■ Records provided:
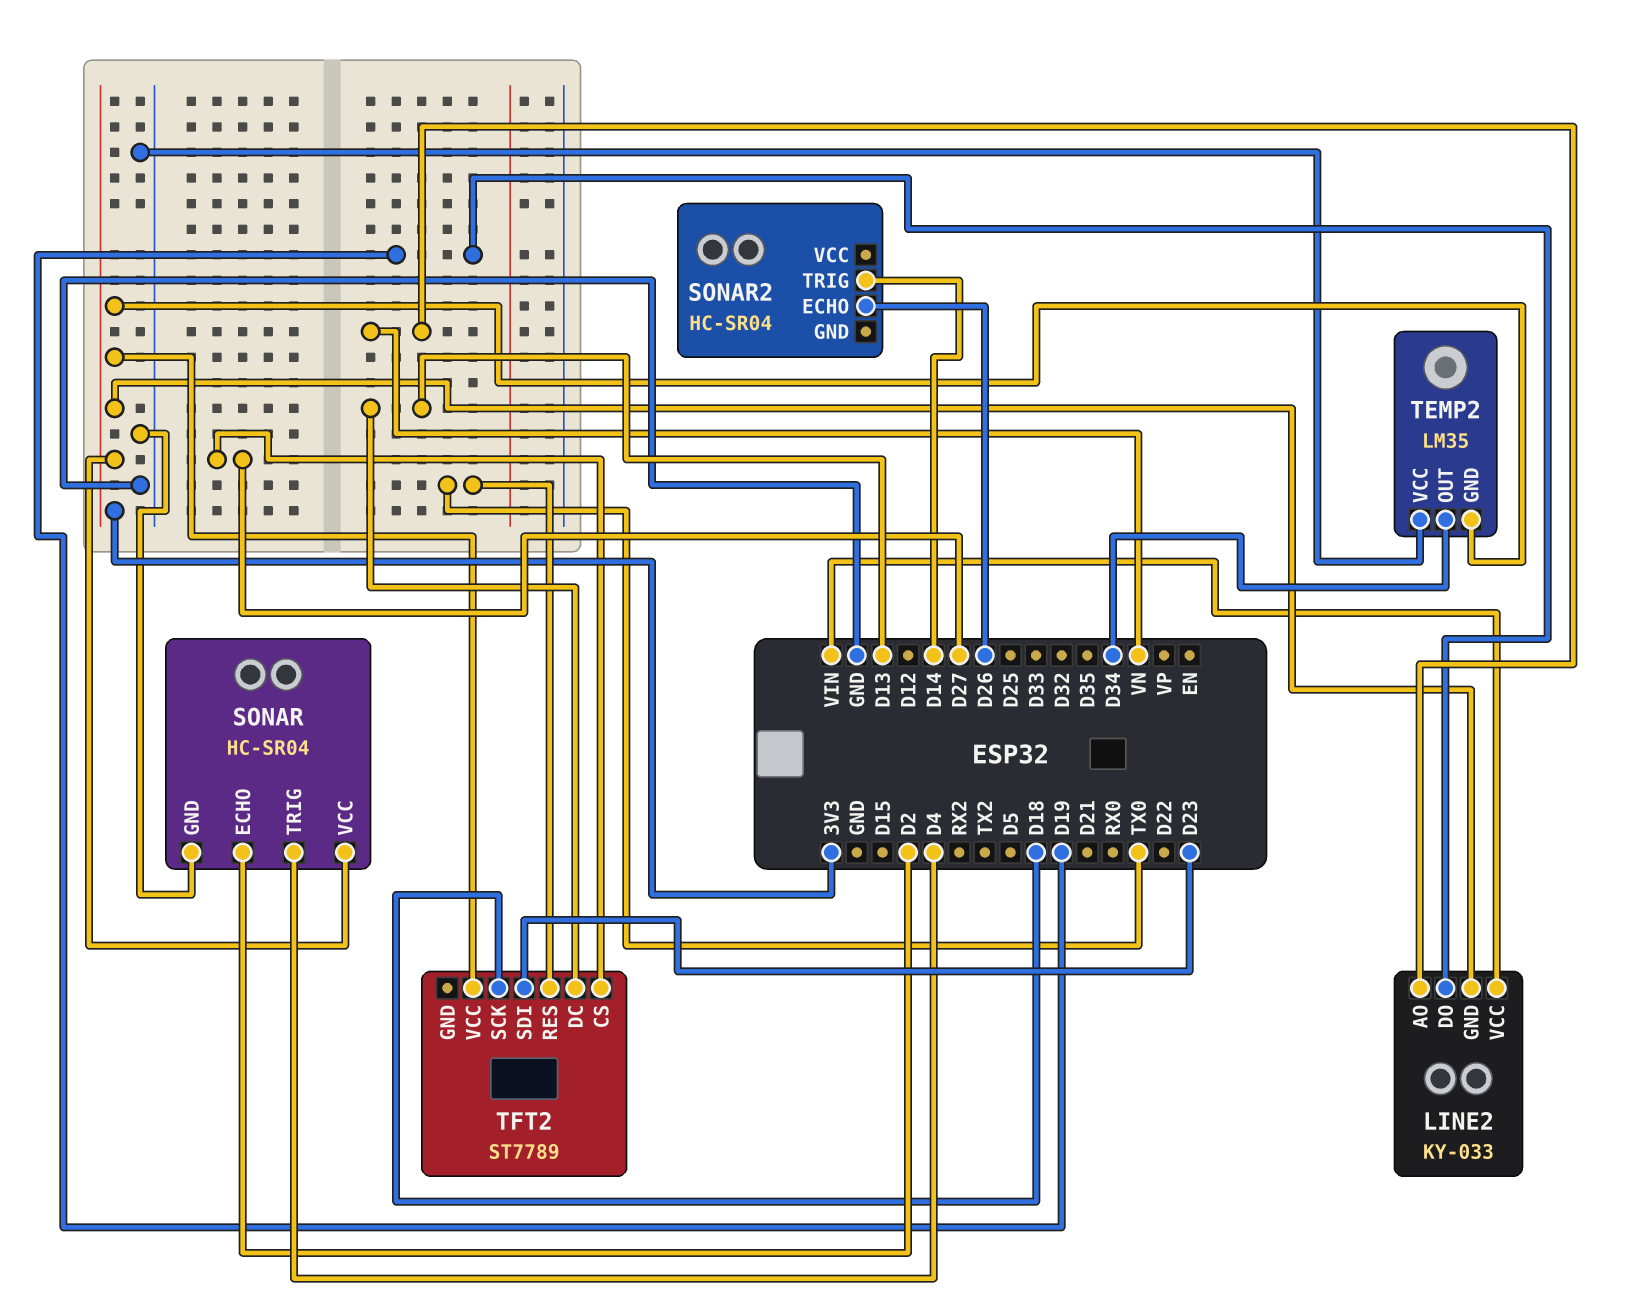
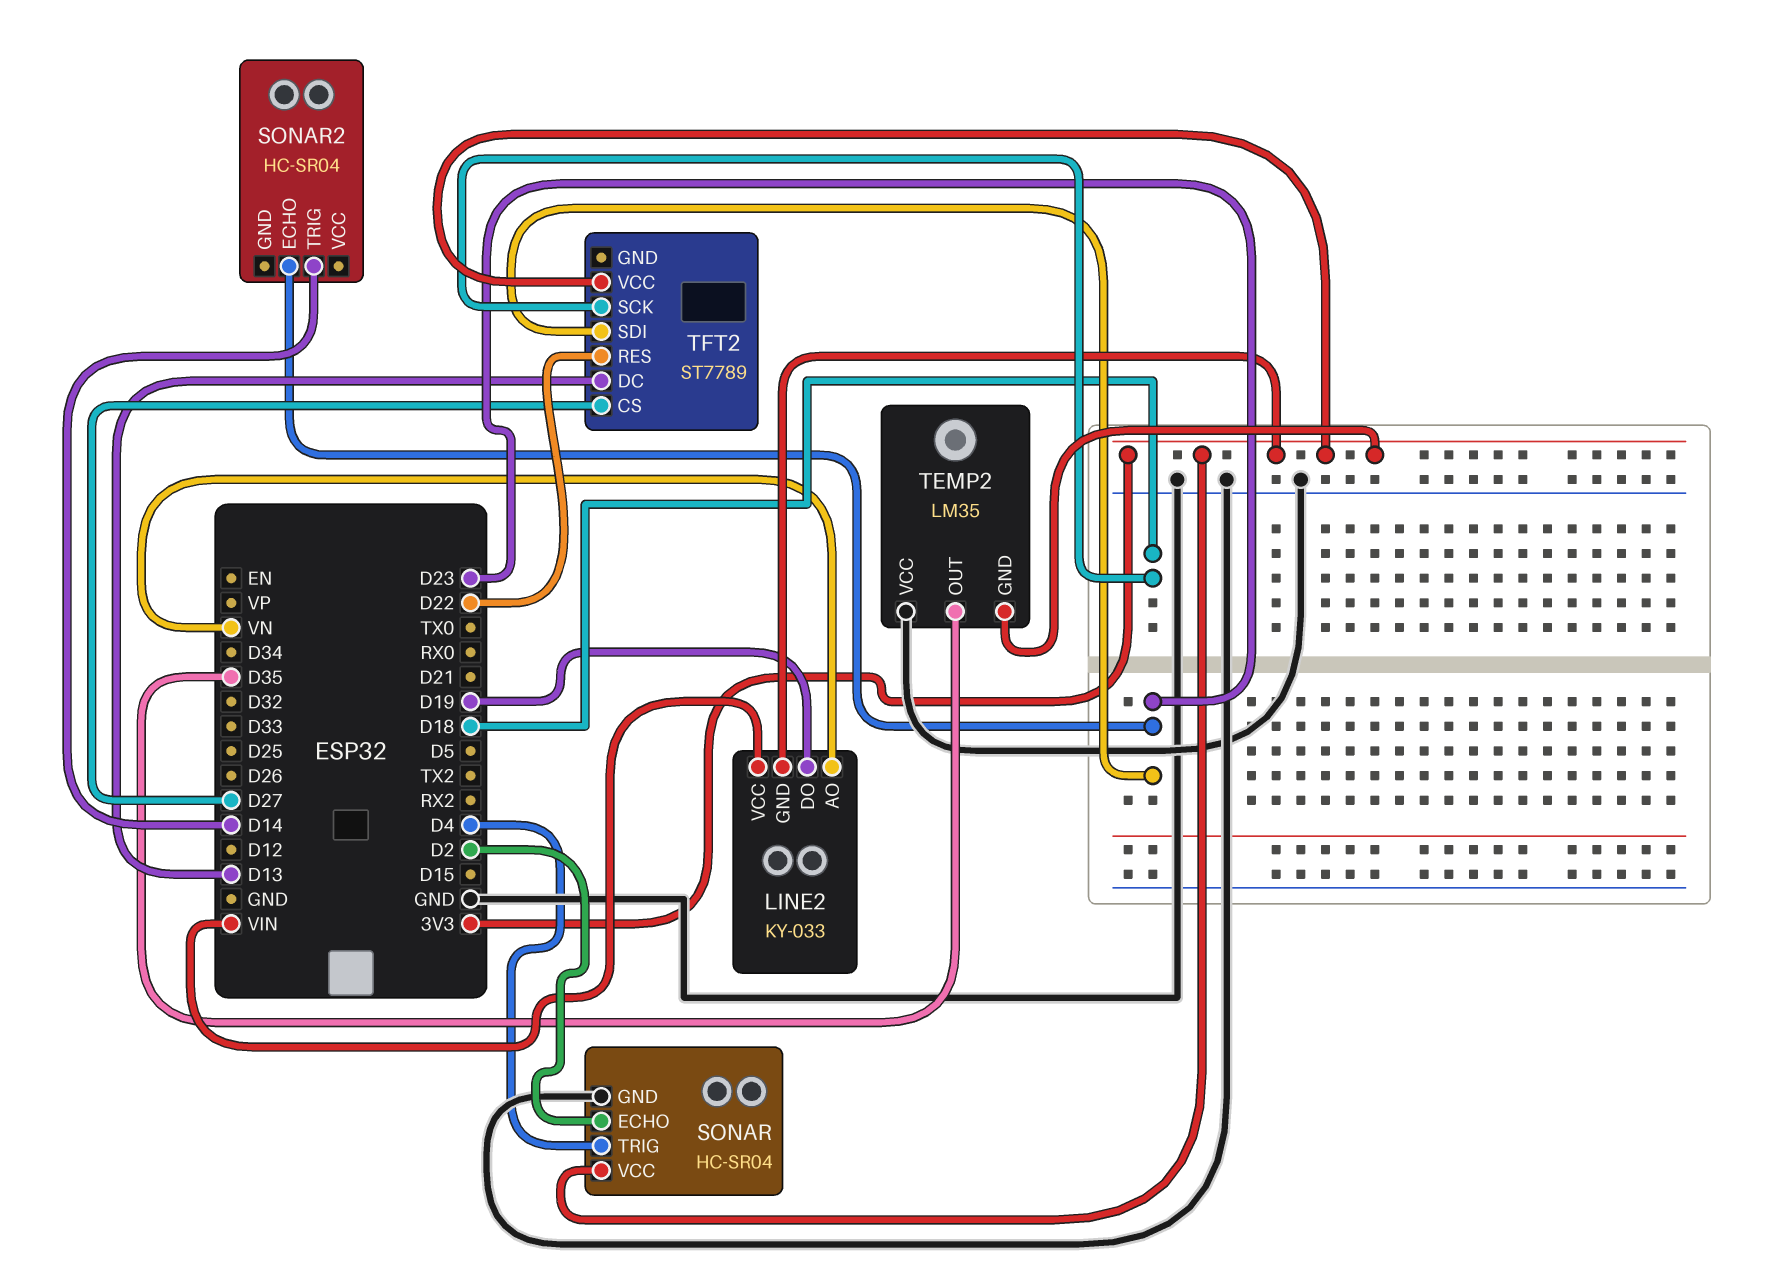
SONAR2 pin ECHO: D26 -> D23
TEMP2 pin OUT: D34 -> D35
TFT2 pin RES: TX0 -> D22

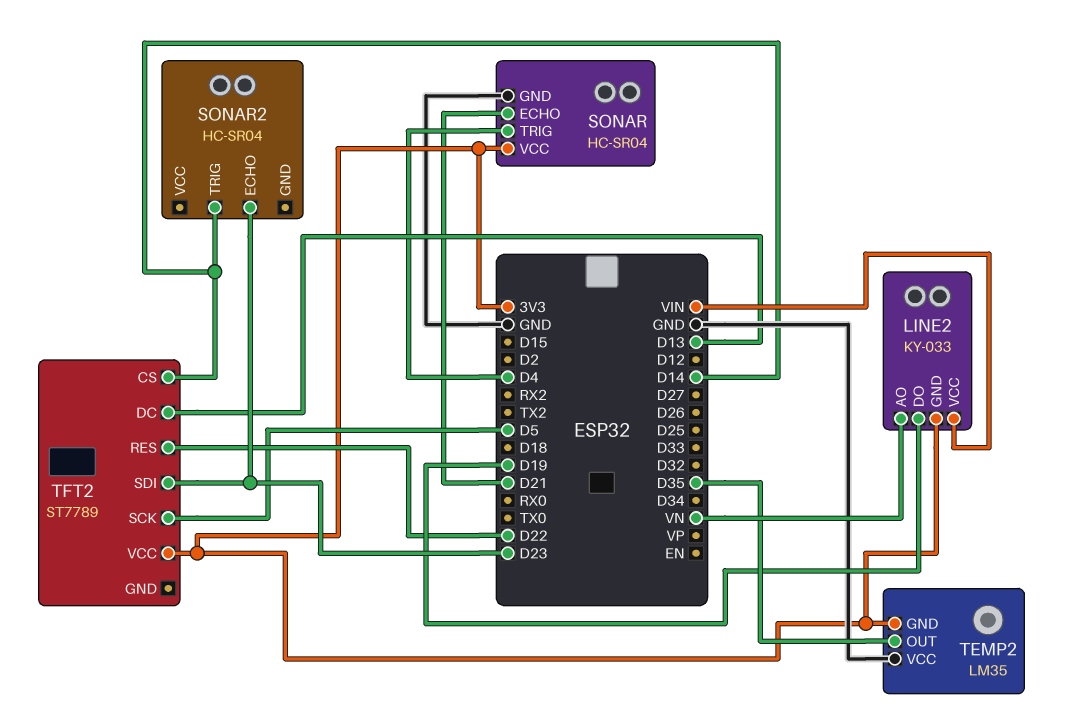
SONAR pin ECHO: D2 -> D21
TFT2 pin CS: D27 -> D14
TFT2 pin SCK: D18 -> D5

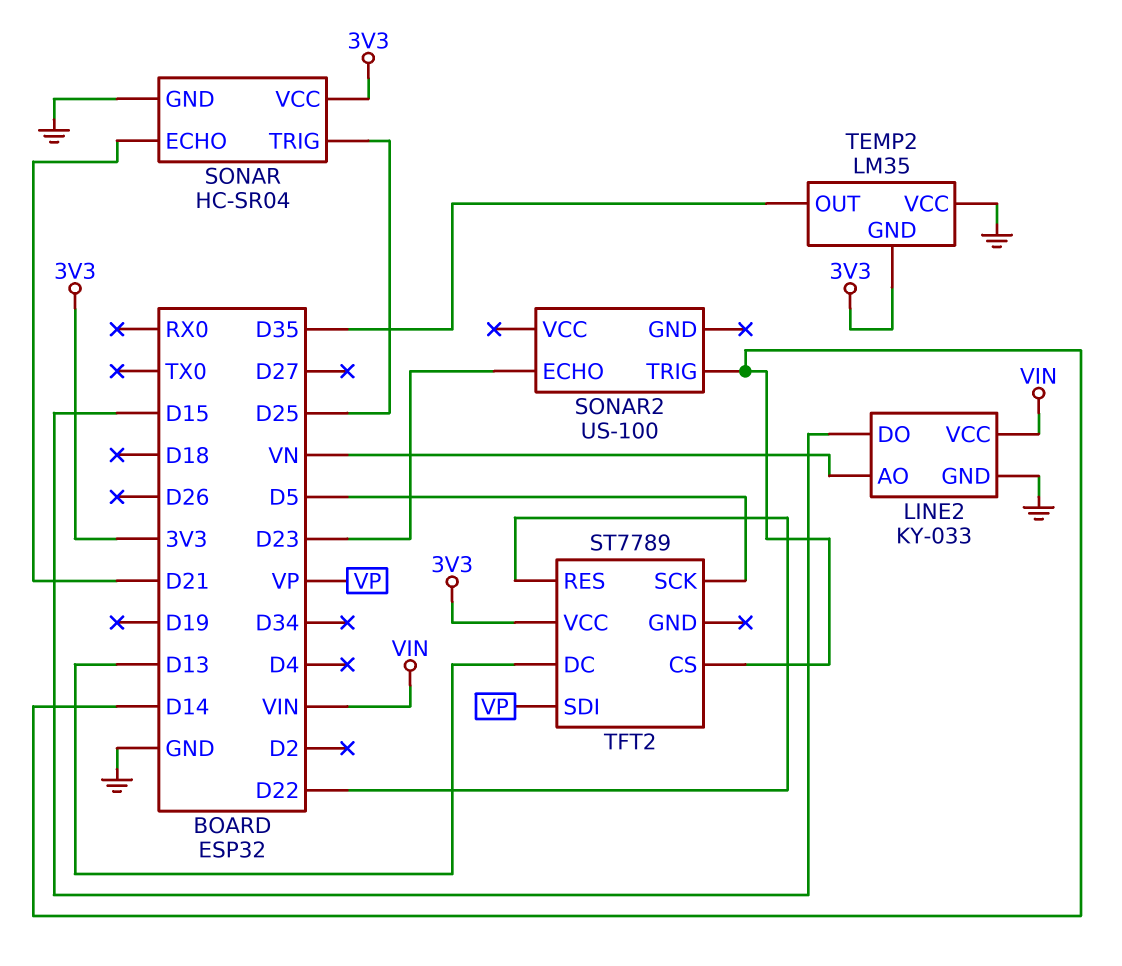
LINE2 pin DO: D19 -> D15
LINE2 pin GND: 3V3 -> GND
SONAR pin TRIG: D4 -> D25
SONAR2: HC-SR04 -> US-100
TFT2 pin SDI: D23 -> VP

■ Description of the task:
Transcribe each line above exactly, pictures excluded.

■ Exercise solution:
SONAR2 pin ECHO: D26 -> D23
TEMP2 pin OUT: D34 -> D35
TFT2 pin RES: TX0 -> D22

SONAR pin ECHO: D2 -> D21
TFT2 pin CS: D27 -> D14
TFT2 pin SCK: D18 -> D5

LINE2 pin DO: D19 -> D15
LINE2 pin GND: 3V3 -> GND
SONAR pin TRIG: D4 -> D25
SONAR2: HC-SR04 -> US-100
TFT2 pin SDI: D23 -> VP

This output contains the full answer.